ASSIGNED TASK: For the records below, reproduce exactly the line that contains "camera: 120 degrees left, 5 degrees up" and all subsequent lines, with nothing left out and nothing added.

Excerpts from a dataset
-- Opening Marker --
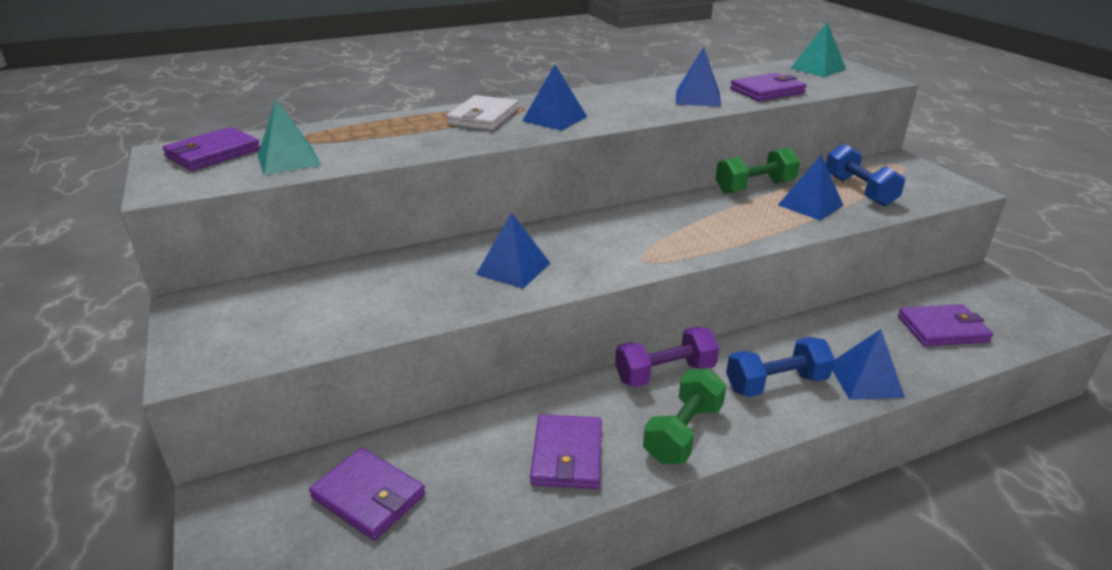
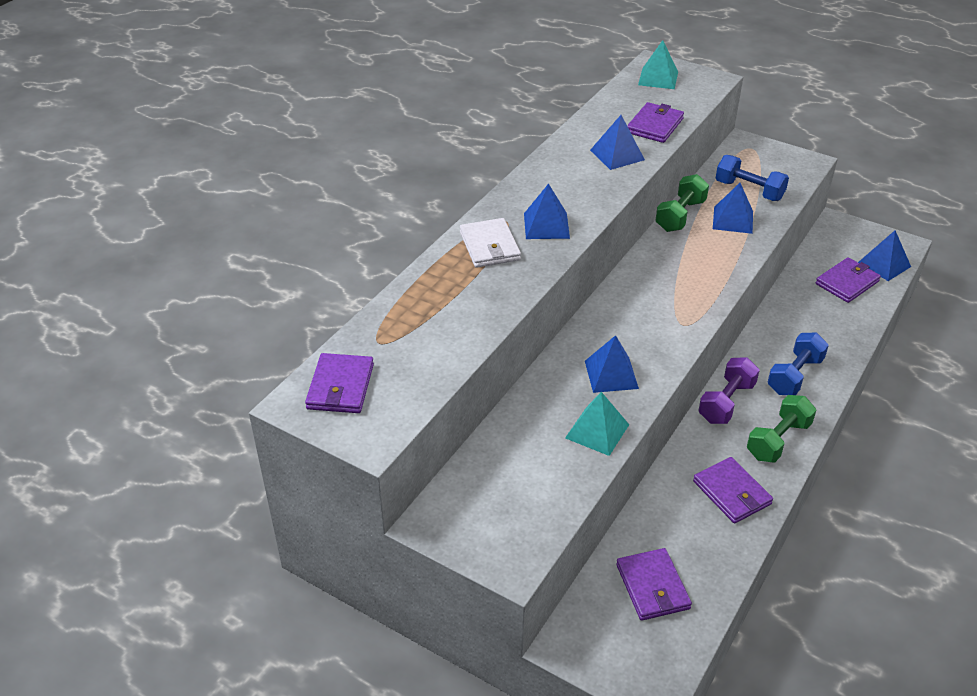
camera: 35 degrees left, 10 degrees up
(289, 160) = (416, 365): turquoise pyramid -> turquoise pyramid (597, 431)
(369, 496) = (652, 587): purple wallet -> purple wallet turned 75 degrees clockwise
(683, 433) = (778, 440): green dumbbell -> green dumbbell turned 45 degrees clockwise
(865, 380) = (838, 347): blue pyramid -> blue pyramid (884, 264)

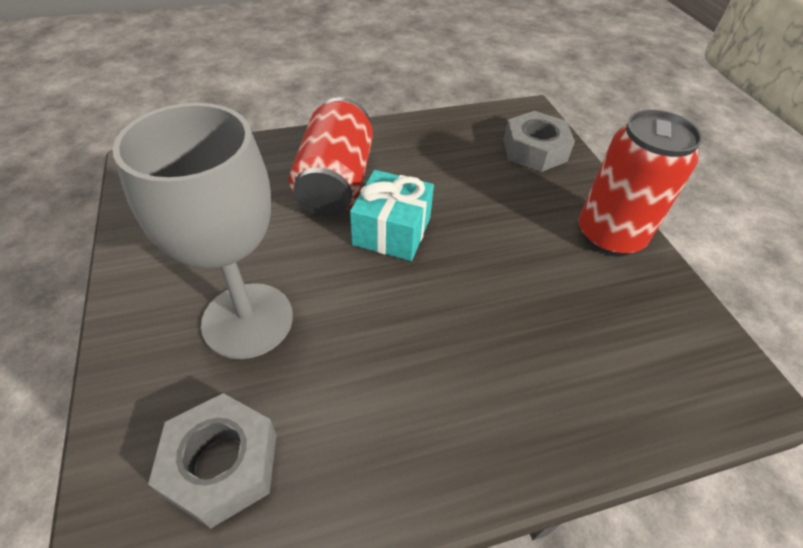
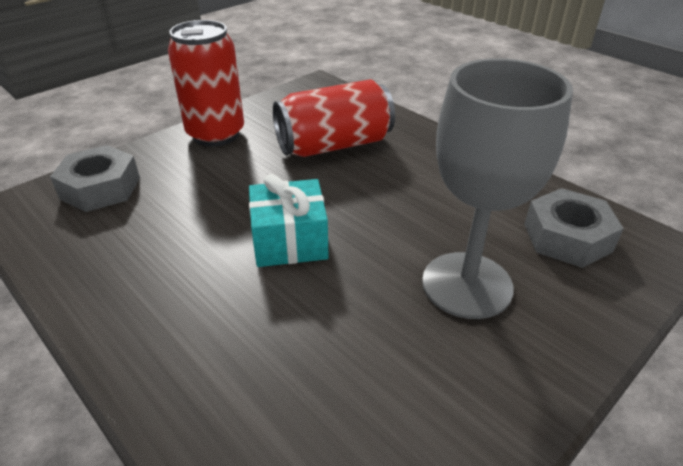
camera: 115 degrees left, 10 degrees down
(336, 181) = (235, 314): red can -> red can (334, 145)

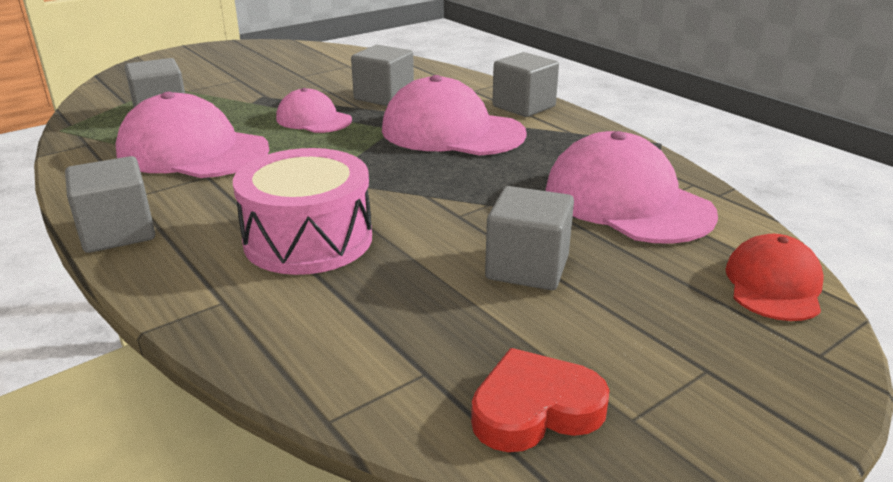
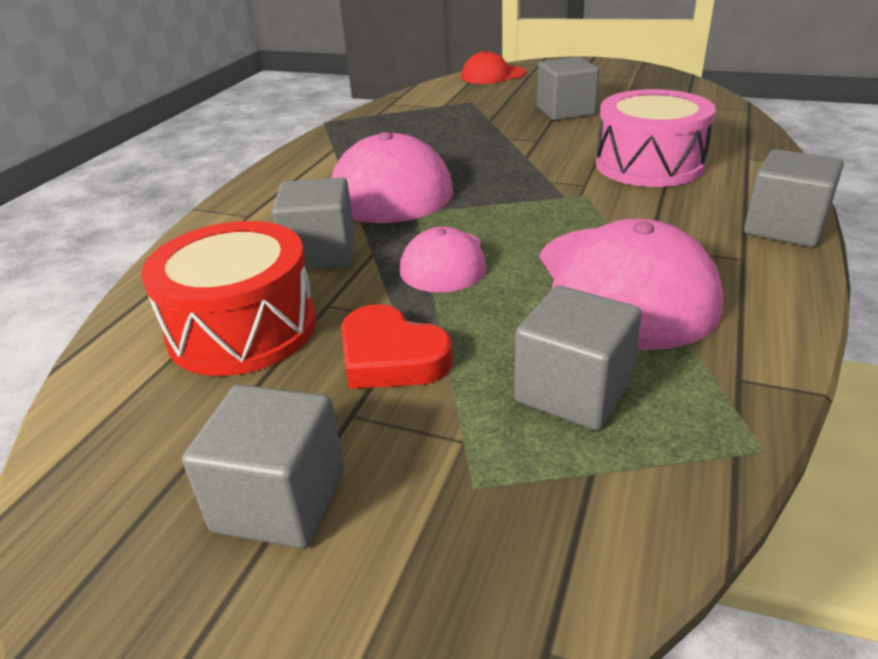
camera: 120 degrees left, 5 degrees up
(338, 73) = (242, 329): none -> red drum
(524, 106) = (283, 179): grey cube -> grey cube (280, 500)
(535, 409) = (663, 87): red heart -> red heart (391, 357)
(627, 201) = (444, 110): pink cap -> none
-- Closing Marker --
SOLUTION FOR THIS EXERCISE:
camera: 120 degrees left, 5 degrees up
(338, 73) = (242, 329): none -> red drum
(524, 106) = (283, 179): grey cube -> grey cube (280, 500)
(535, 409) = (663, 87): red heart -> red heart (391, 357)
(627, 201) = (444, 110): pink cap -> none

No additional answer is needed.